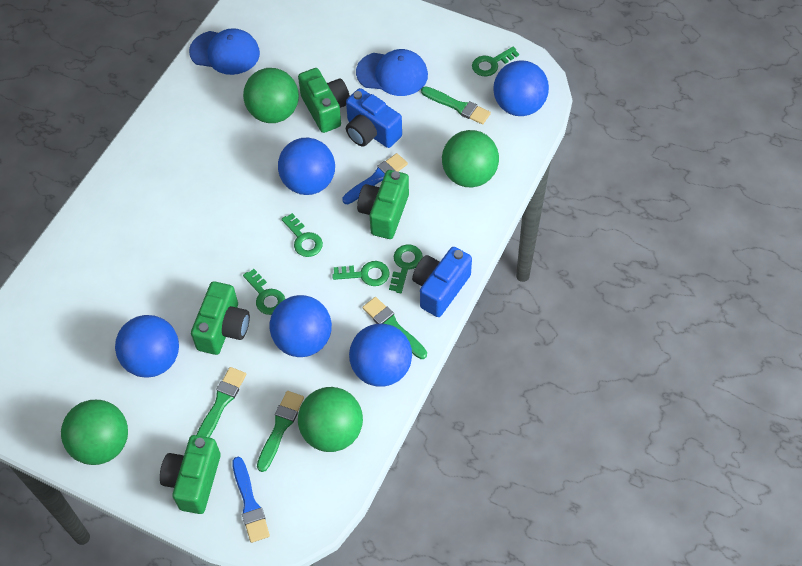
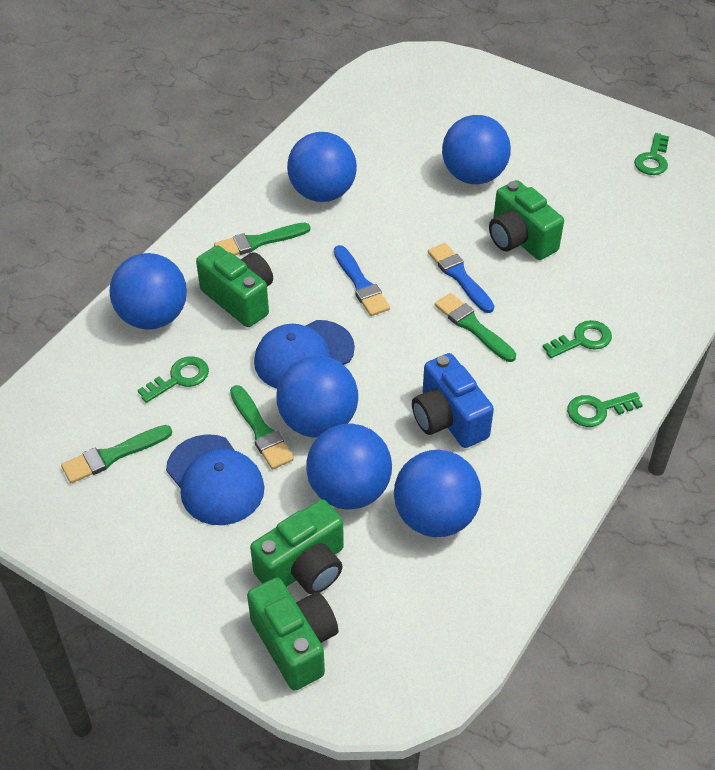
blue ball: 5 -> 6
blue camera: 2 -> 1
green ball: 4 -> 0
green key: 5 -> 4

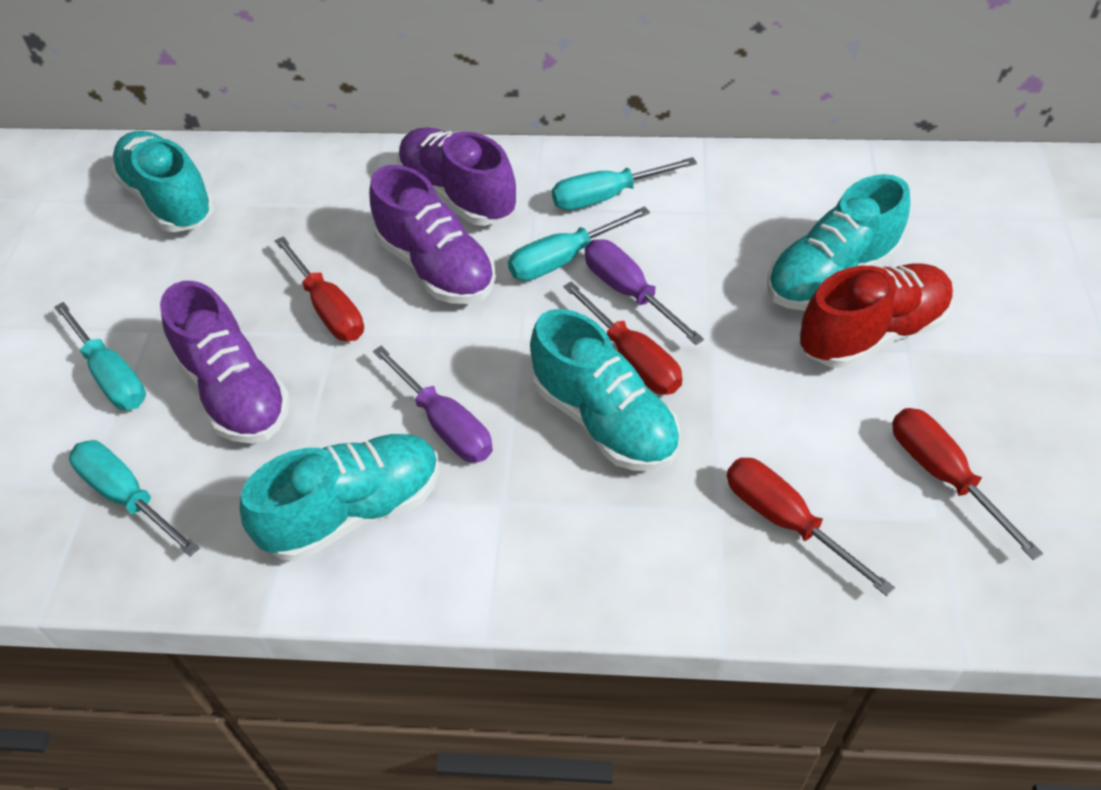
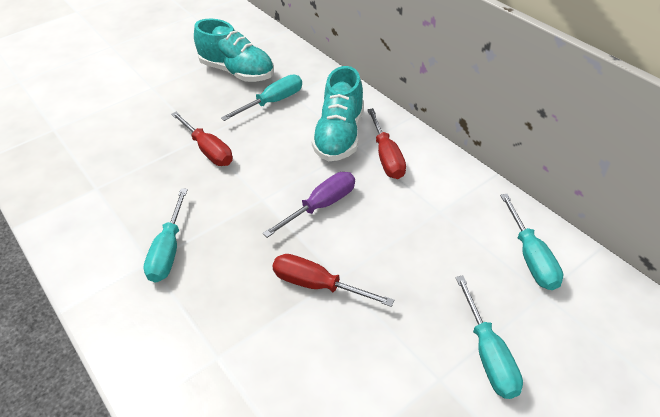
purple screwdriver: 2 -> 1
purple shoe: 3 -> 0
red screwdriver: 4 -> 3
red shoe: 1 -> 0
turquoise shoe: 4 -> 2

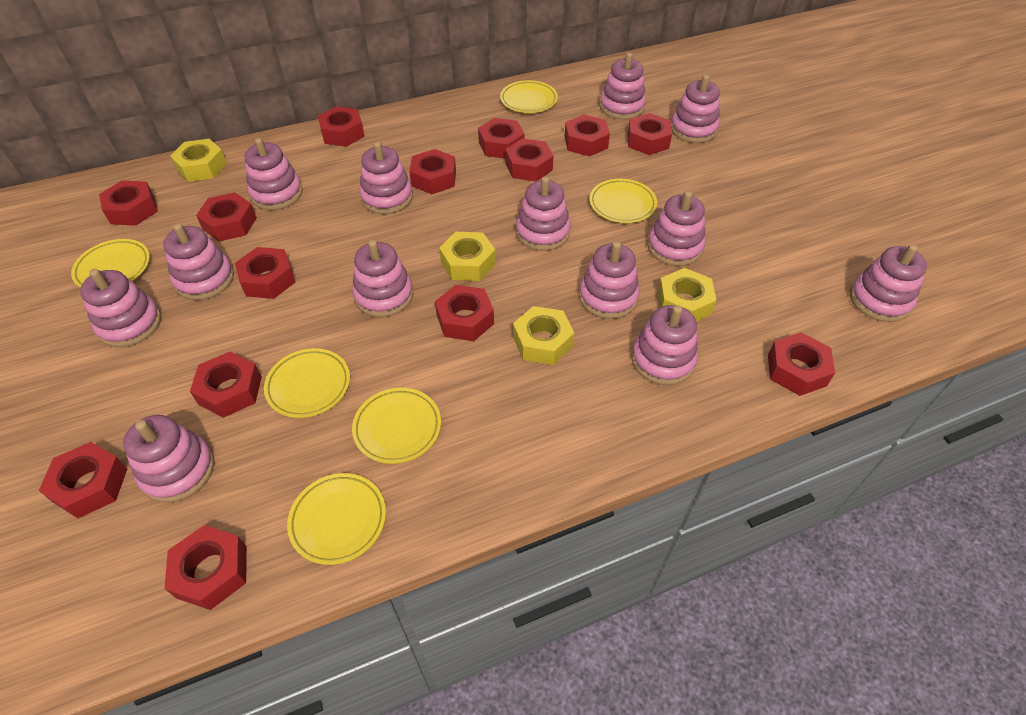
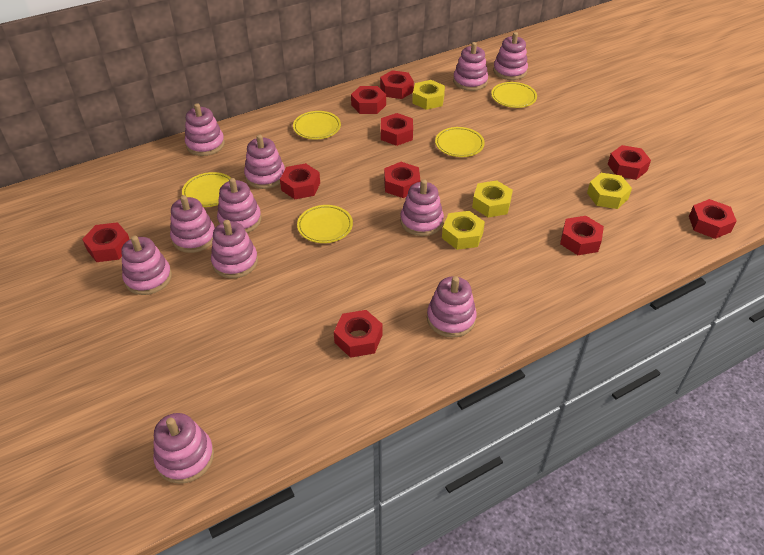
pink stacking toy: 13 -> 11
red nut: 14 -> 10
yellow plate: 6 -> 5

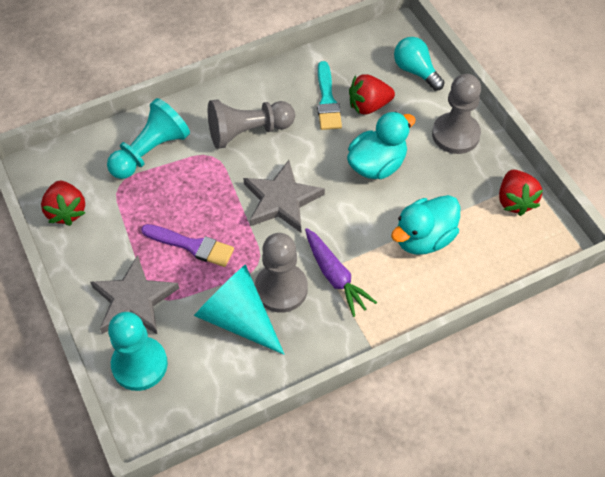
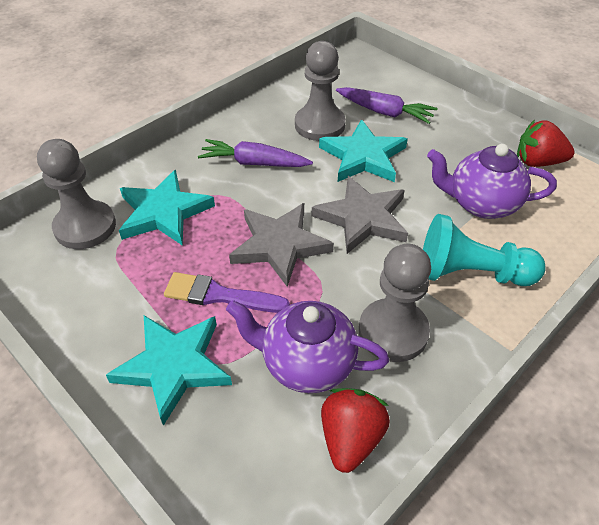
purple carrot: 1 -> 2
purple teapot: 0 -> 2
red strawberry: 3 -> 2
turquoise brush: 1 -> 0
turquoise cone: 1 -> 0
turquoise duck: 2 -> 0
turquoise light bulb: 1 -> 0
turquoise pawn: 2 -> 1
turquoise star: 0 -> 3

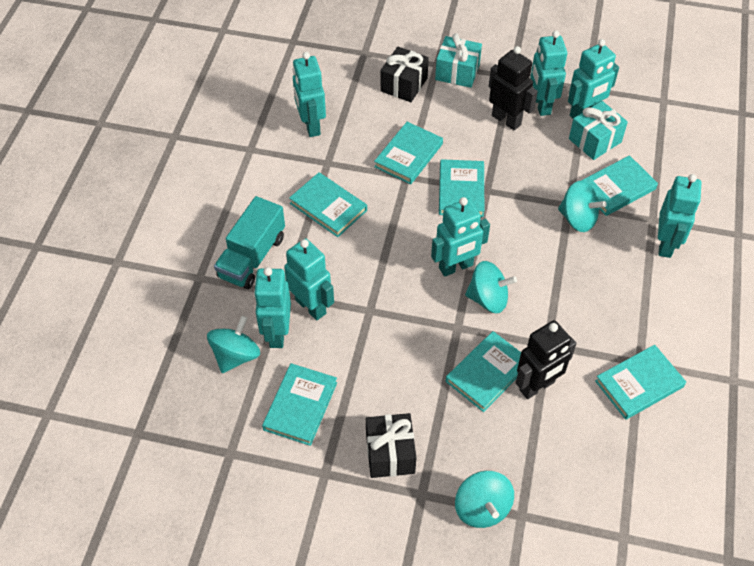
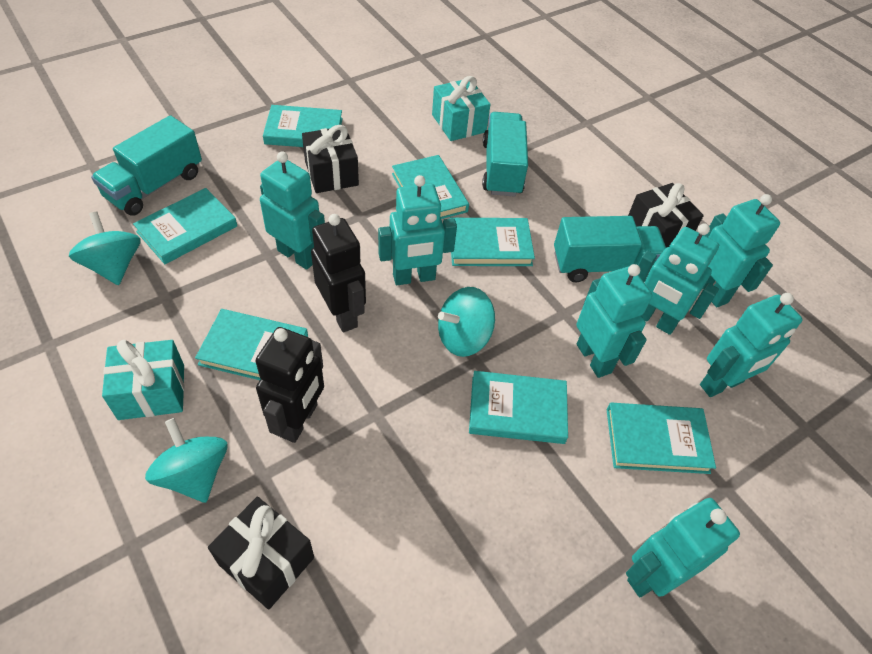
black gift: 2 -> 3
turquoise spinning top: 4 -> 3
turquoise truck: 1 -> 3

########################################

> **About this task**:
An exact copy of the lines above from the one with "turquoise shoe: 4 -> 2" up to and including the one with "turquoise pawn: 2 -> 1" is required; reproduce only those lines, omitting all pictures.

> **Expected answer**:
turquoise shoe: 4 -> 2

pink stacking toy: 13 -> 11
red nut: 14 -> 10
yellow plate: 6 -> 5

purple carrot: 1 -> 2
purple teapot: 0 -> 2
red strawberry: 3 -> 2
turquoise brush: 1 -> 0
turquoise cone: 1 -> 0
turquoise duck: 2 -> 0
turquoise light bulb: 1 -> 0
turquoise pawn: 2 -> 1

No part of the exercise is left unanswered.